Assignment
Take each line in the entries below that holds "triangle" and show it.

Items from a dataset

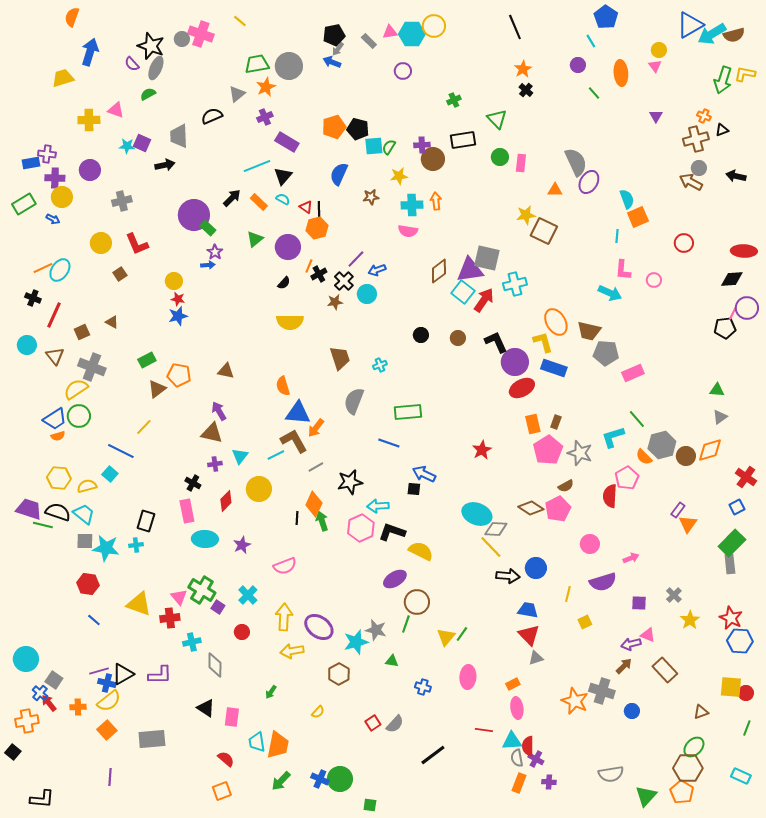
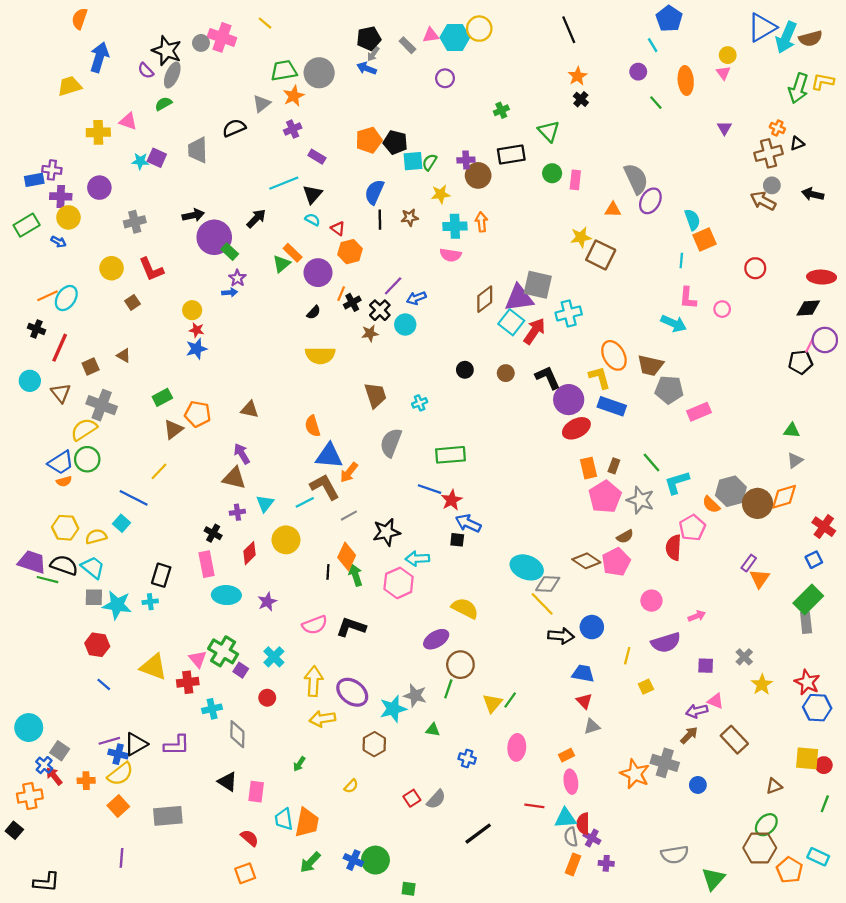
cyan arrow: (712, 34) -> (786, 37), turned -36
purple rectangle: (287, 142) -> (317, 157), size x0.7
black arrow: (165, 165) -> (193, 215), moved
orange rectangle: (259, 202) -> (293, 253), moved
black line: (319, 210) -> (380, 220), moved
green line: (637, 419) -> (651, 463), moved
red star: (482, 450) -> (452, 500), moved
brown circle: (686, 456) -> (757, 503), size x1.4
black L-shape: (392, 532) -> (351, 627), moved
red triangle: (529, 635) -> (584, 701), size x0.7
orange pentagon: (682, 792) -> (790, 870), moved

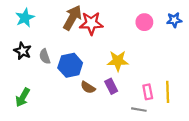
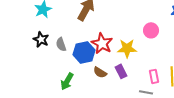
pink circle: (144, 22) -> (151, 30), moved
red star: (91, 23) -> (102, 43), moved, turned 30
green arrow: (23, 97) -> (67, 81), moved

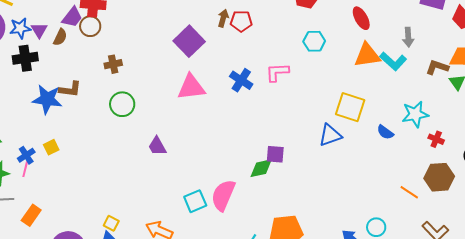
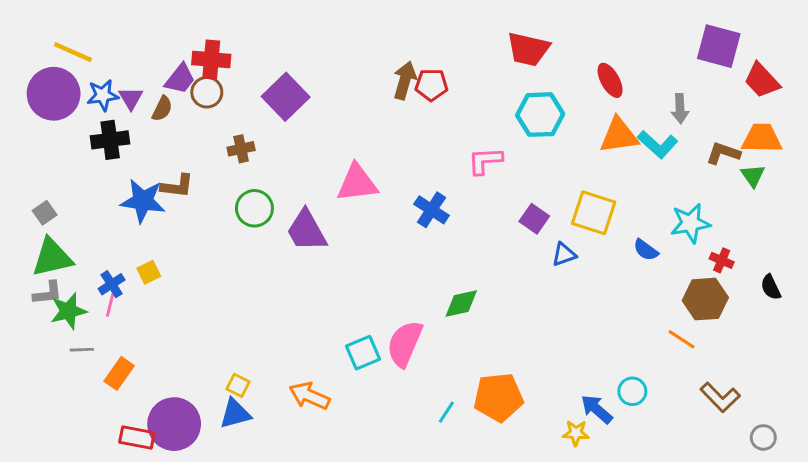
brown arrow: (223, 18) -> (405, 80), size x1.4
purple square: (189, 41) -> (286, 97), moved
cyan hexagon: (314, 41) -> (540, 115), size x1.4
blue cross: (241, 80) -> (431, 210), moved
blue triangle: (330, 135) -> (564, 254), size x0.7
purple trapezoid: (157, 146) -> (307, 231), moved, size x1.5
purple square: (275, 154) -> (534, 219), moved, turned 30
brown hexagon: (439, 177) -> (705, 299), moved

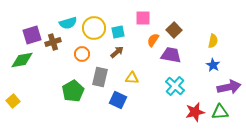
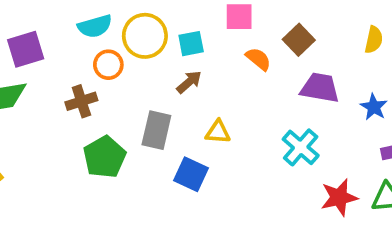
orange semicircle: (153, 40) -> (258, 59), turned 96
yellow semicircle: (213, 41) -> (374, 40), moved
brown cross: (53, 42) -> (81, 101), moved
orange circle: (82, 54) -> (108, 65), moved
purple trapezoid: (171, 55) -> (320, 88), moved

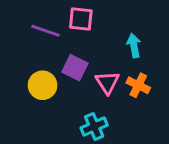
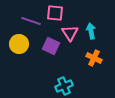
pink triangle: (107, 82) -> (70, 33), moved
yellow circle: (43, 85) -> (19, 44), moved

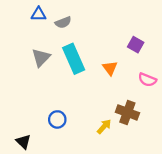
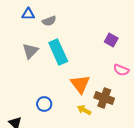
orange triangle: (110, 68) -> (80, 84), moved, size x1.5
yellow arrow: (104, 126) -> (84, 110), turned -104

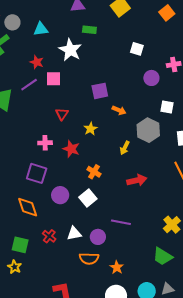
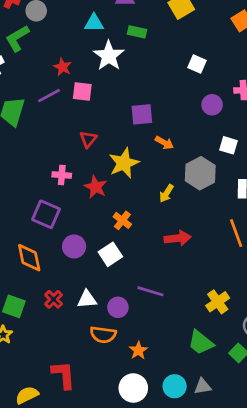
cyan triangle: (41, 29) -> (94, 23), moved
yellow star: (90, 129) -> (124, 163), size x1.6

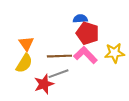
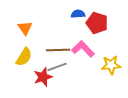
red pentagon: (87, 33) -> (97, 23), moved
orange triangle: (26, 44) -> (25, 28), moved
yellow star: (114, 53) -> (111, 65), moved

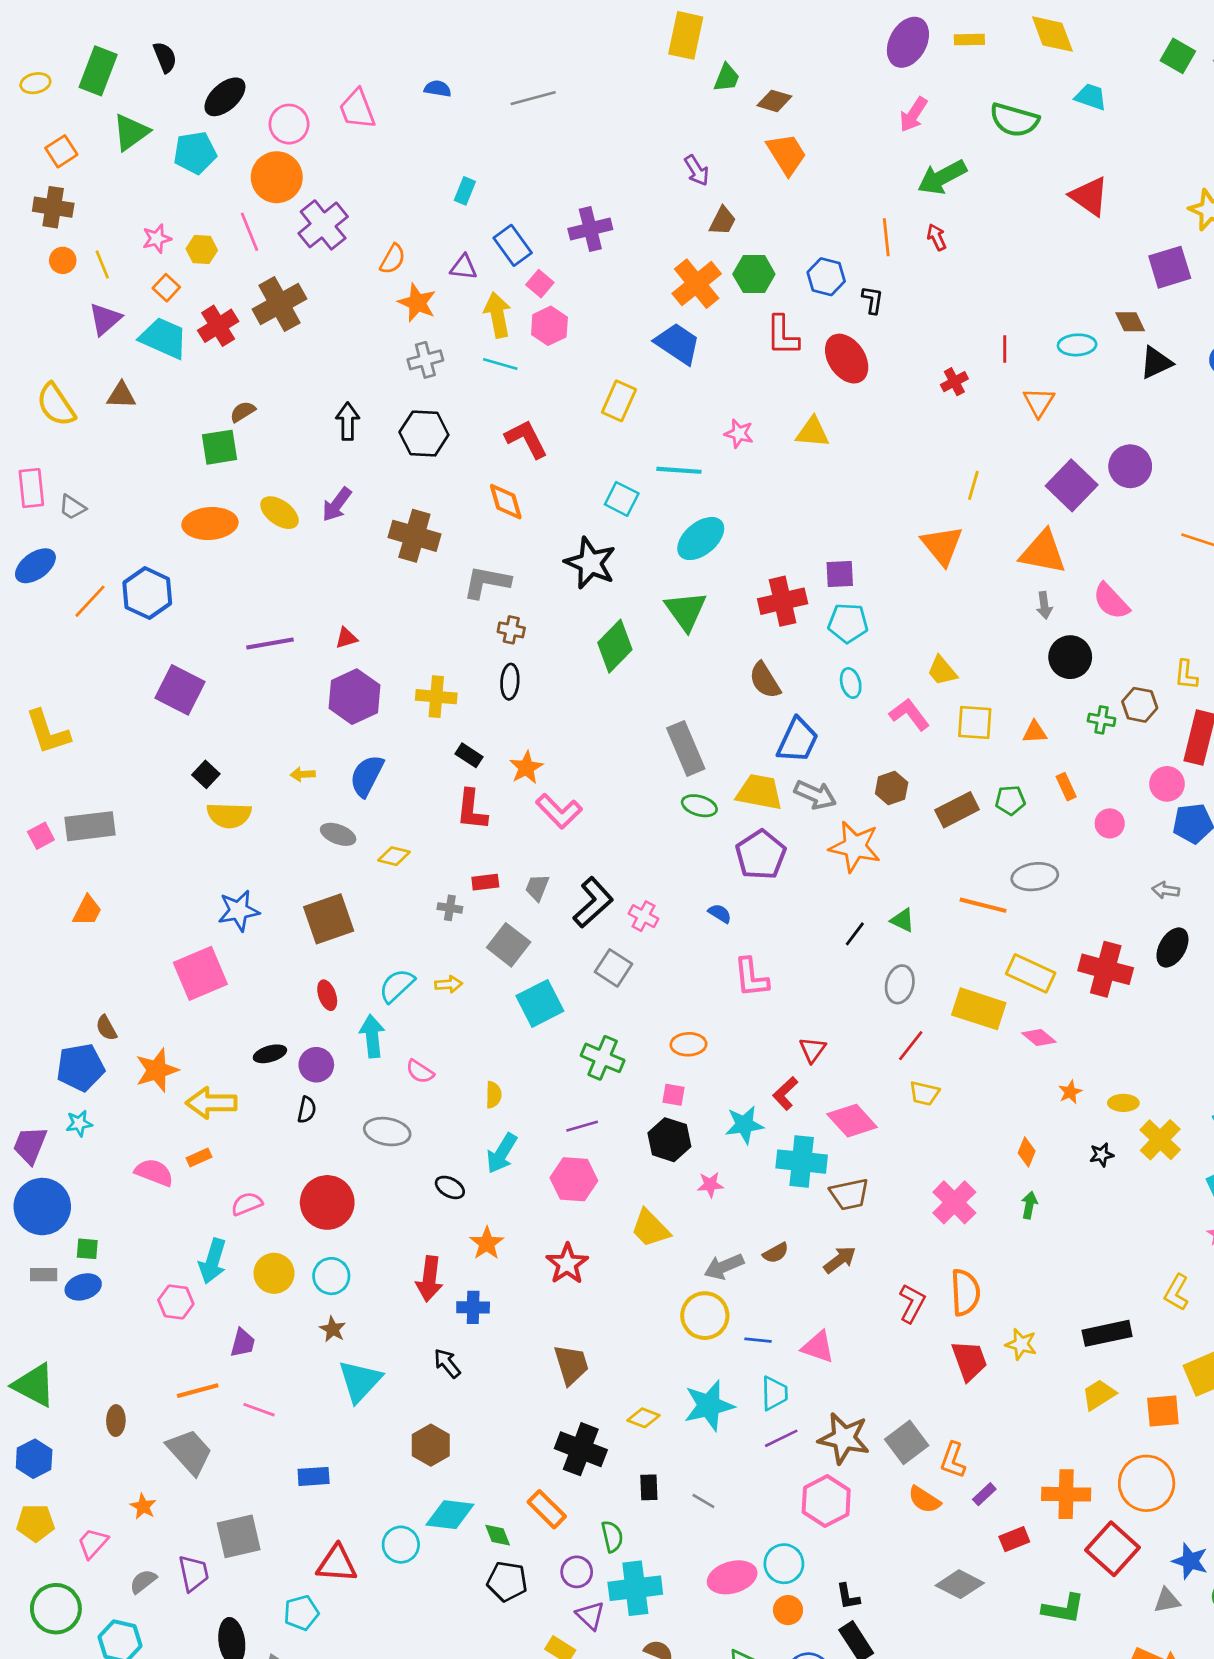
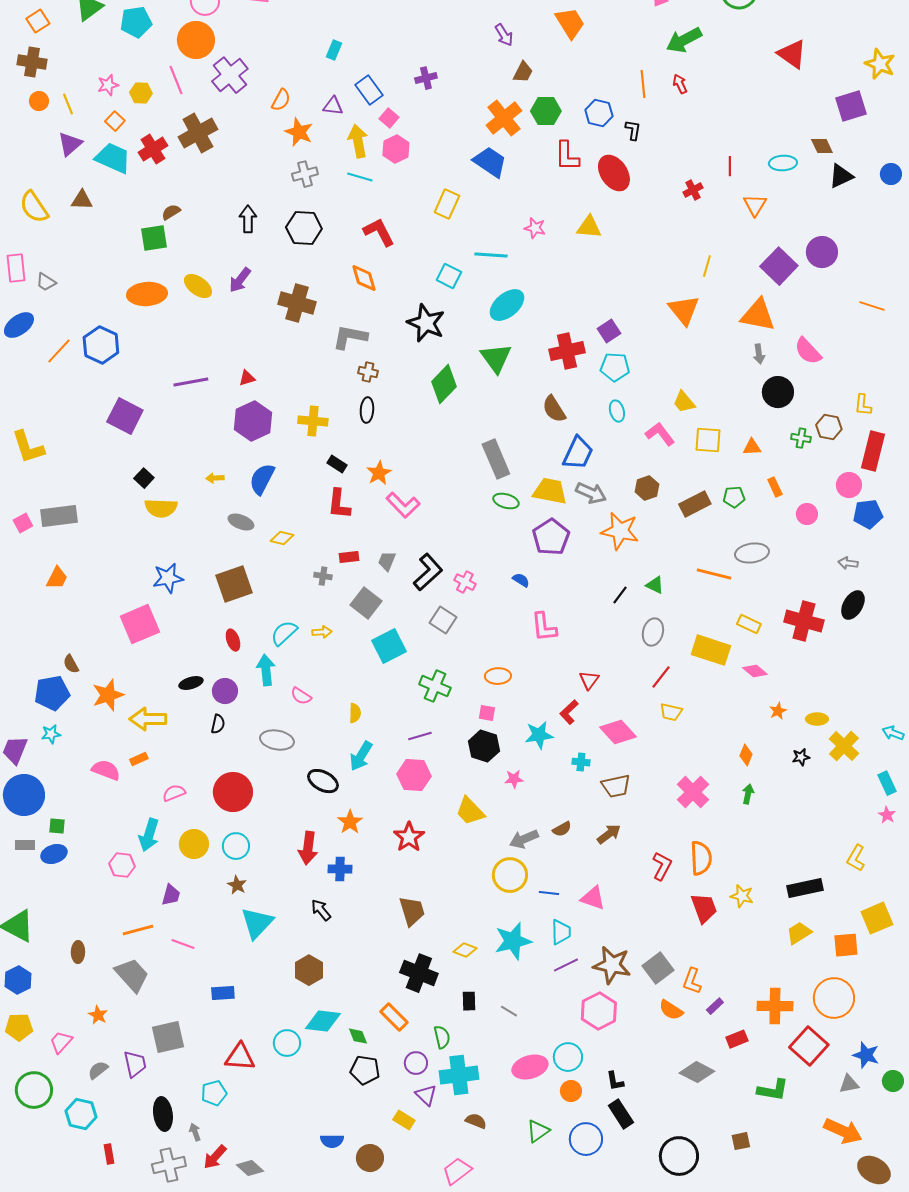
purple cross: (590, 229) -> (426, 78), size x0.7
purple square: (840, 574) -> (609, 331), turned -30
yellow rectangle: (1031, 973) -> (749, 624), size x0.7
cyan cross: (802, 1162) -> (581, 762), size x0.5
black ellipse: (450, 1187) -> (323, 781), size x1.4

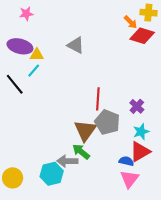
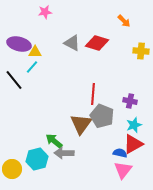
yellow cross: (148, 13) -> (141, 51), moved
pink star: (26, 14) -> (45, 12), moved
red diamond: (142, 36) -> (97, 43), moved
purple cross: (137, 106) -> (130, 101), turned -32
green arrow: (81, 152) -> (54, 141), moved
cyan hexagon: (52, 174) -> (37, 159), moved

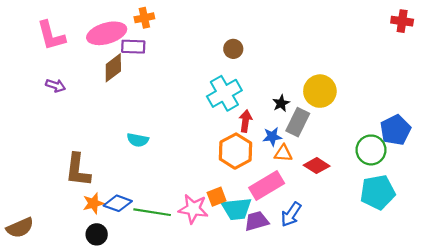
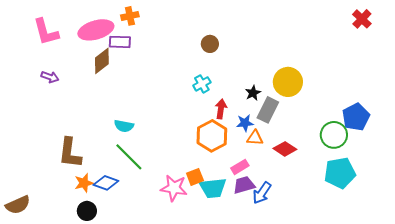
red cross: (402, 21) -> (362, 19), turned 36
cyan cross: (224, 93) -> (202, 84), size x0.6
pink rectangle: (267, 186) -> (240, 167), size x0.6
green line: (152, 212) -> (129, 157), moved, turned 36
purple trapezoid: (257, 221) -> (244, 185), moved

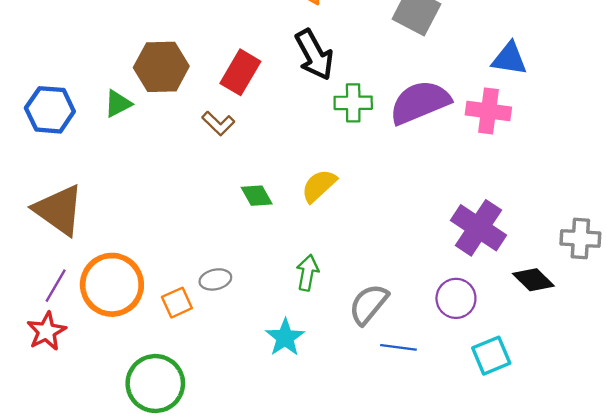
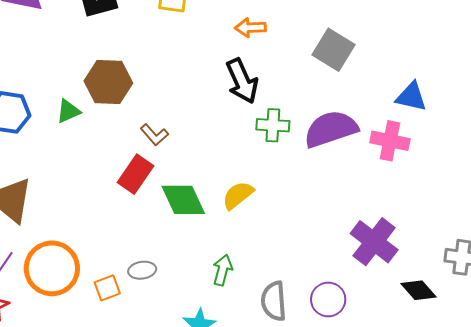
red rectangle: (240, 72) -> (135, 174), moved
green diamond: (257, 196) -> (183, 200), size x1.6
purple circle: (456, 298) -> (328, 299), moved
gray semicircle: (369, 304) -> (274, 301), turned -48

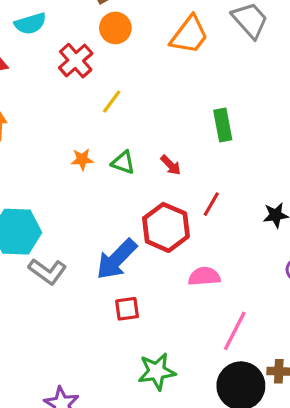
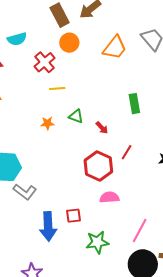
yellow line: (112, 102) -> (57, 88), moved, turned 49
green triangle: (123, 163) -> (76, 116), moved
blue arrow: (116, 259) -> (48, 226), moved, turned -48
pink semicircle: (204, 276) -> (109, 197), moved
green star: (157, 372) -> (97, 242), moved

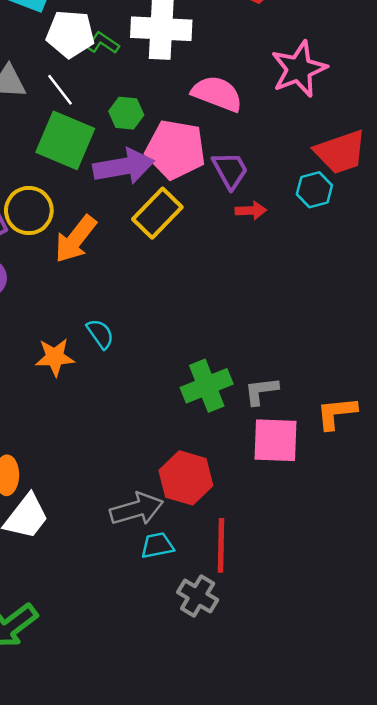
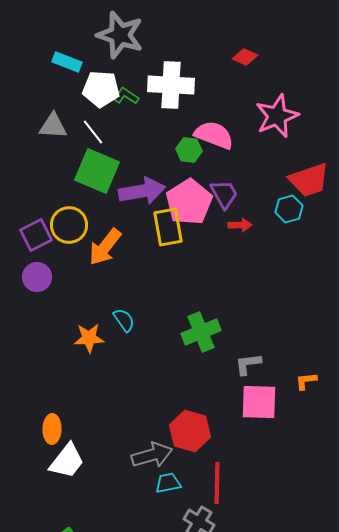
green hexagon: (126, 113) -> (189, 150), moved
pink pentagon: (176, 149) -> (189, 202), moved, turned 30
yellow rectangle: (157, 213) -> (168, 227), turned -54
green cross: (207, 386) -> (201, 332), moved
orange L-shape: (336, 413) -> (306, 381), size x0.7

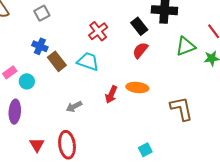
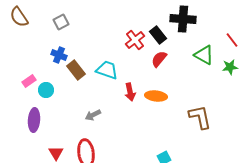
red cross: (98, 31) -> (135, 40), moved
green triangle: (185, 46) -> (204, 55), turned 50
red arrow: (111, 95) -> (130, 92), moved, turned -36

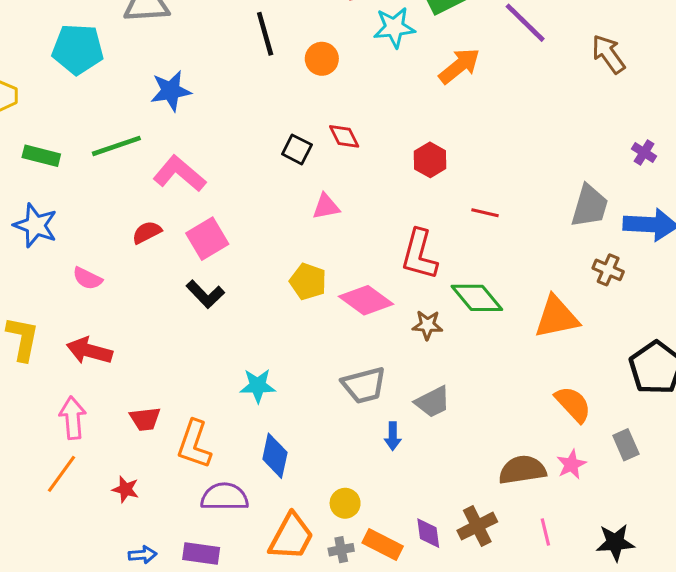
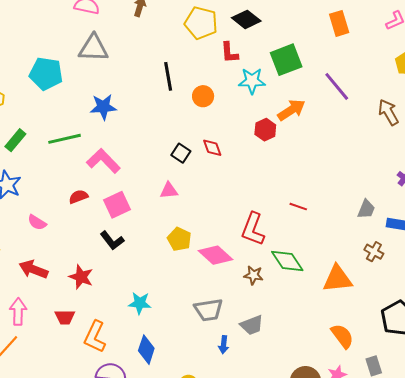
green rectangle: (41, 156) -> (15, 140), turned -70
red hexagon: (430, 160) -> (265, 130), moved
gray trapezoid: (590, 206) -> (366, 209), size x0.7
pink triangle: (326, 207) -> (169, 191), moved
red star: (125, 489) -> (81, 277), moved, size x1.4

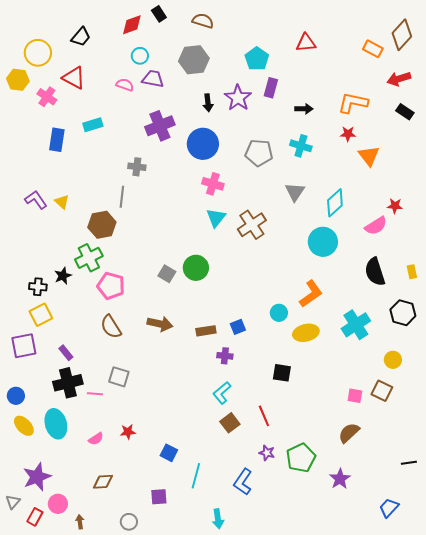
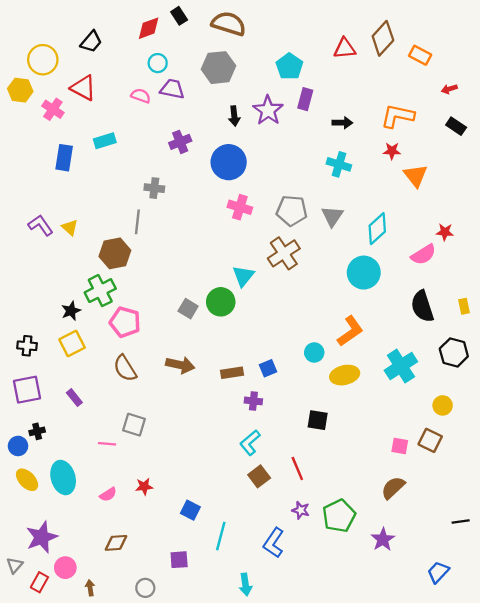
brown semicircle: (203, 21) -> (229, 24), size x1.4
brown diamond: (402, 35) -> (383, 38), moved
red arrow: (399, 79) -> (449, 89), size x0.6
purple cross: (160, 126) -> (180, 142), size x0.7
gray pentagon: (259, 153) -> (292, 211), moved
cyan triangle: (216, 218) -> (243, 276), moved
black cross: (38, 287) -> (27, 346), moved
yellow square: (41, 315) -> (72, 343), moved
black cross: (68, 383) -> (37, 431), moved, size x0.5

Answer section
red triangle: (529, 635) -> (584, 701), size x0.7
blue triangle: (330, 135) -> (564, 254), size x0.7
pink triangle: (107, 82) -> (70, 33), moved
orange triangle: (110, 68) -> (80, 84), moved, size x1.5
cyan triangle: (41, 29) -> (94, 23), moved
orange triangle: (26, 44) -> (25, 28), moved
green triangle: (123, 163) -> (76, 116), moved
green triangle: (185, 46) -> (204, 55), turned 50
pink triangle: (326, 207) -> (169, 191), moved
cyan triangle: (216, 218) -> (243, 276), moved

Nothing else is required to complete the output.